PROBLEM DESCRIPTION: A line belongs in the answer if it contains "green"; copy every such line from the entries below.

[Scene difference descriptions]
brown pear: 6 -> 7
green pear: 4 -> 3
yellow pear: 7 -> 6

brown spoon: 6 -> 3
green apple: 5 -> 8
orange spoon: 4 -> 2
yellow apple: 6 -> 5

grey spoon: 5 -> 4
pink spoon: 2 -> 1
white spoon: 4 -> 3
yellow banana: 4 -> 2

==

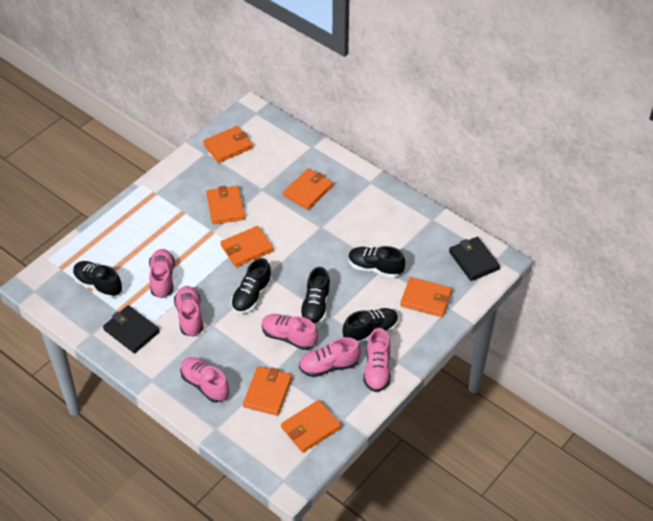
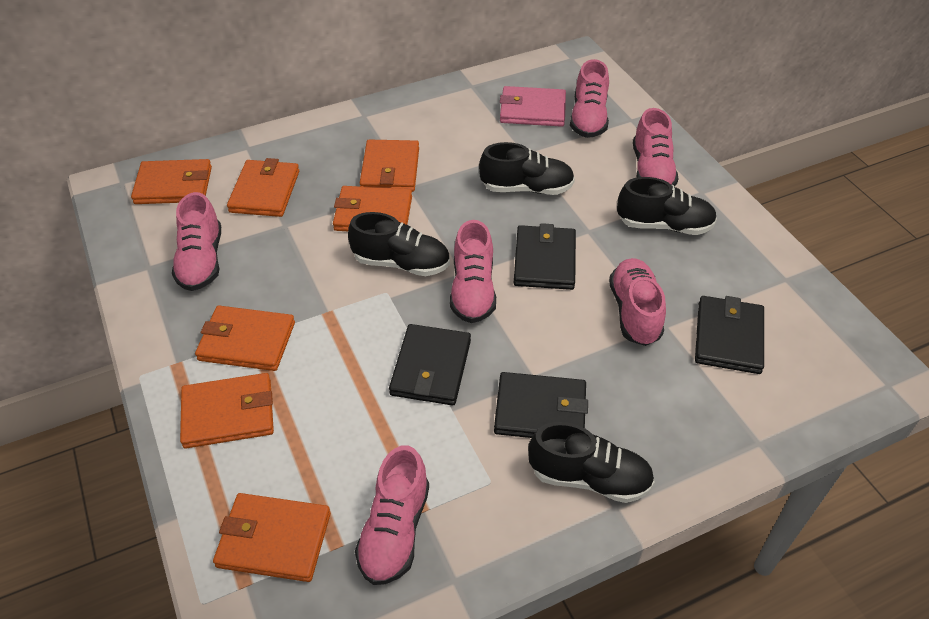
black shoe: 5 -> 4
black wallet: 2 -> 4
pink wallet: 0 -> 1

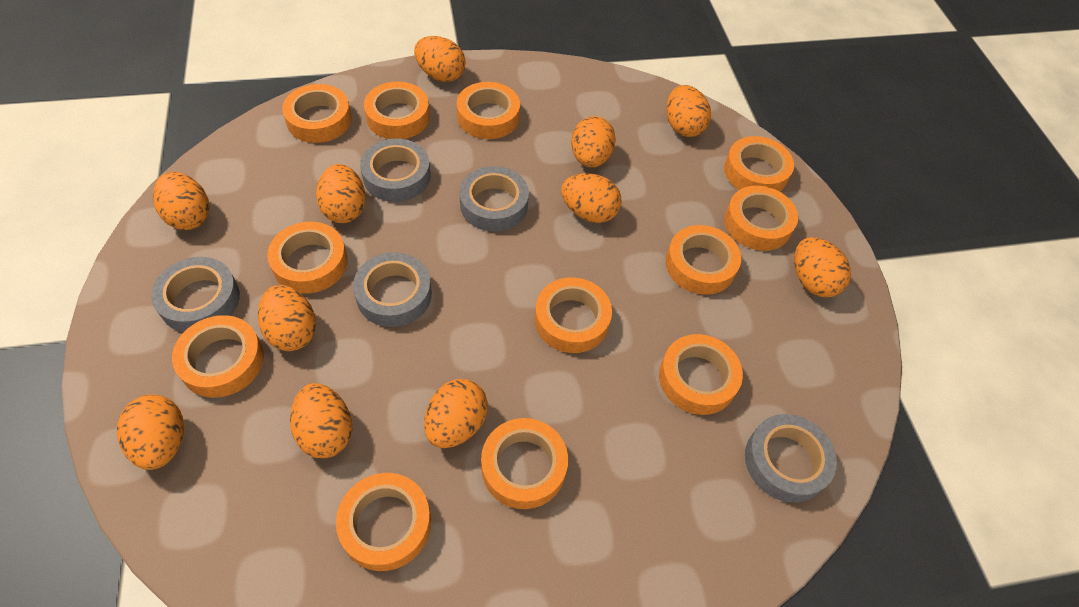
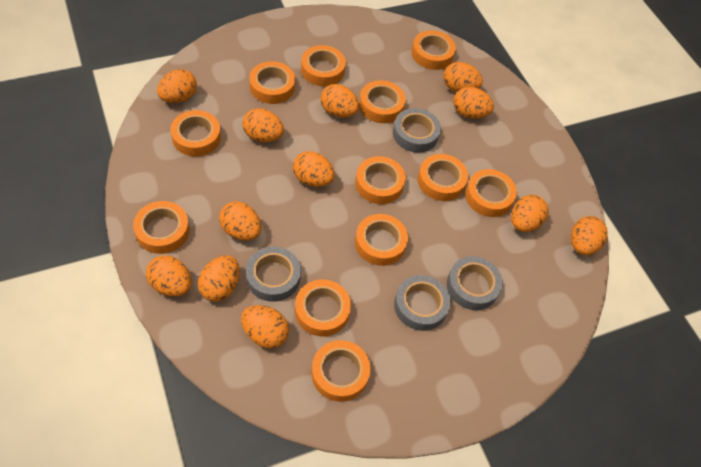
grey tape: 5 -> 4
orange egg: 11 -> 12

...

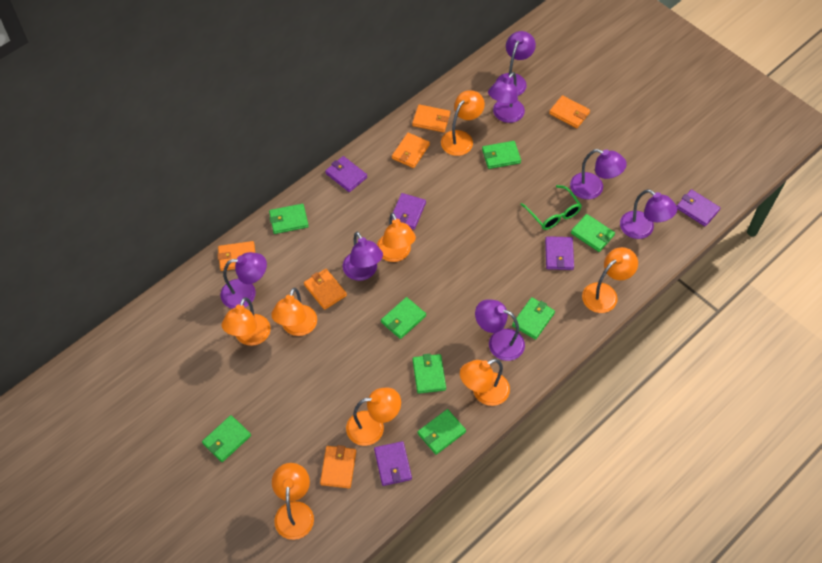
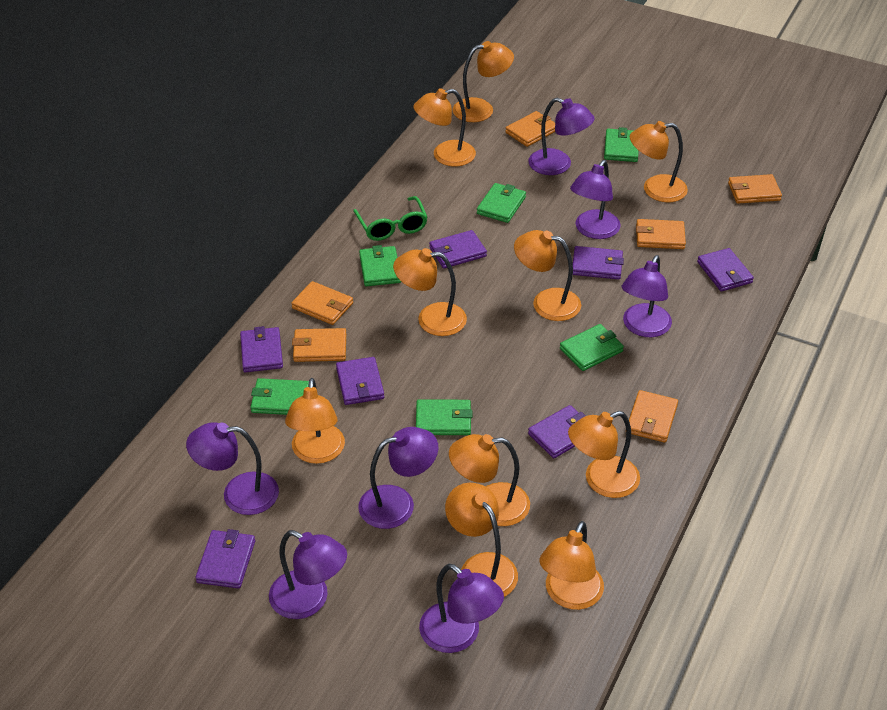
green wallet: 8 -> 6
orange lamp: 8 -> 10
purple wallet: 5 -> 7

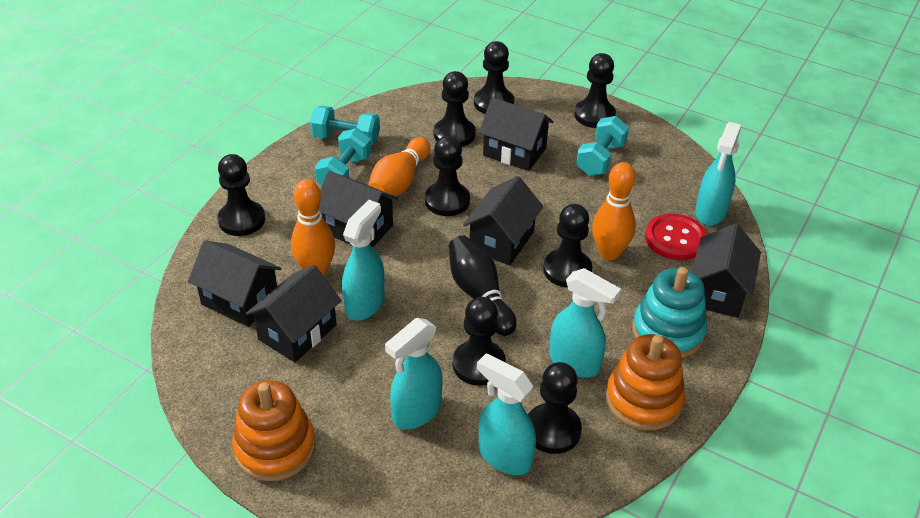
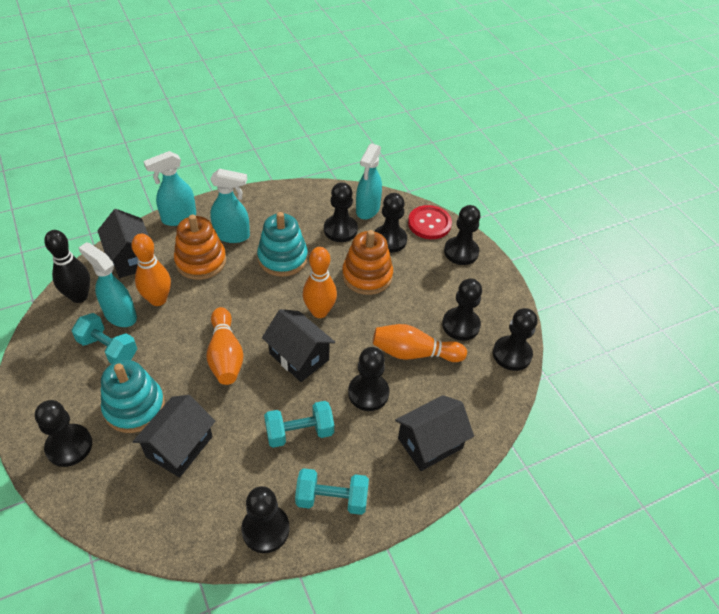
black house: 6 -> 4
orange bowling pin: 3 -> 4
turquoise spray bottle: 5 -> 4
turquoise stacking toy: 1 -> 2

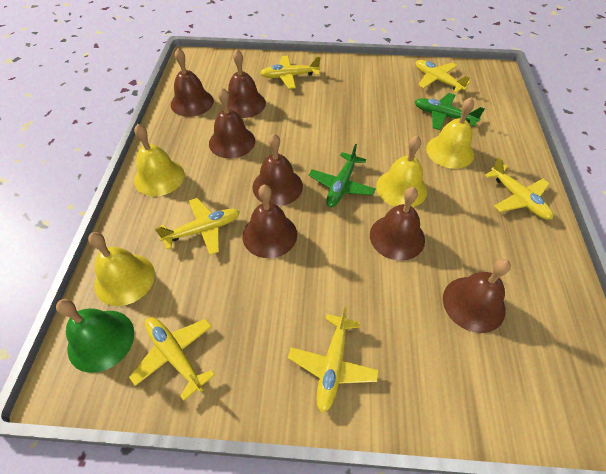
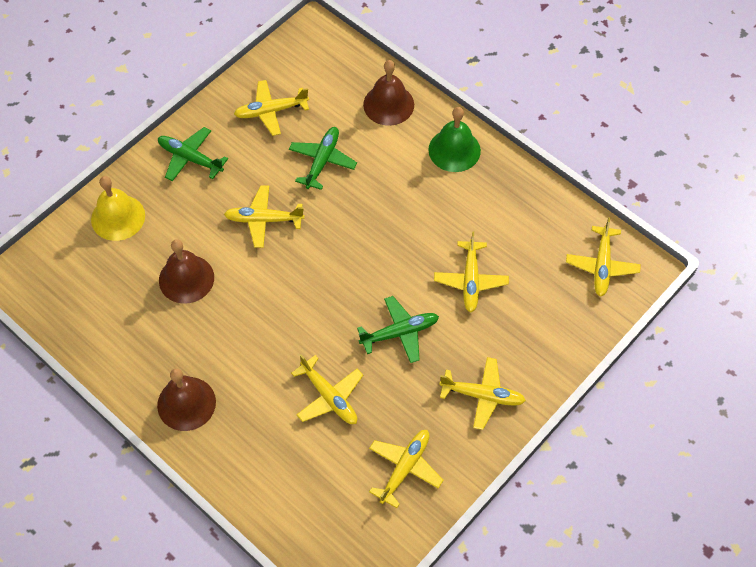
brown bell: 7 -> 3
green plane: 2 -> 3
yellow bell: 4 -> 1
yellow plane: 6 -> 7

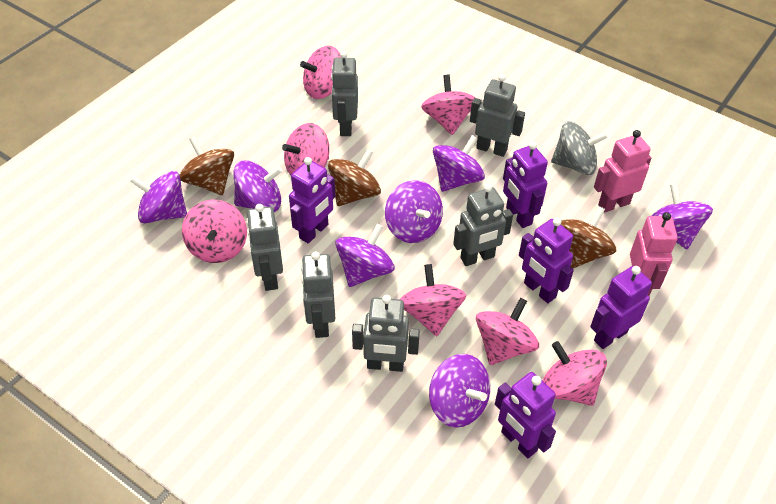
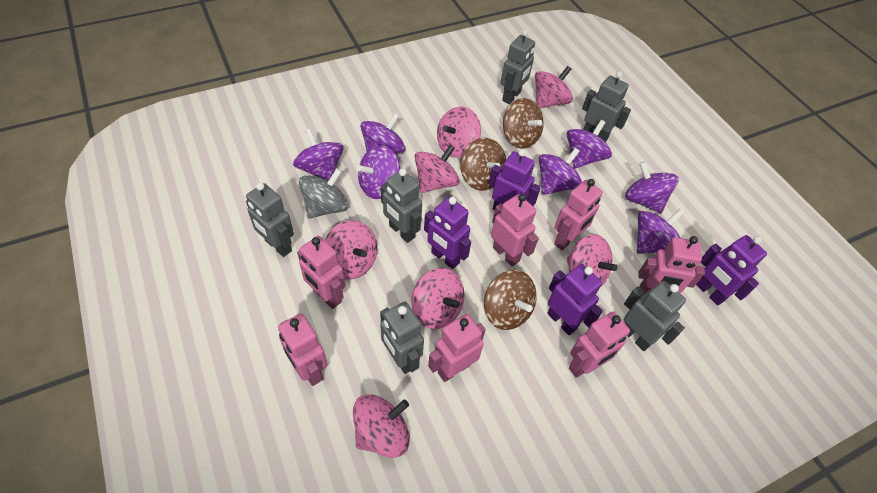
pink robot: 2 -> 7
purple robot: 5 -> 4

SOLUTION TO THIS EXERCISE:
green pear: 4 -> 3
green apple: 5 -> 8
green wallet: 8 -> 6
green plane: 2 -> 3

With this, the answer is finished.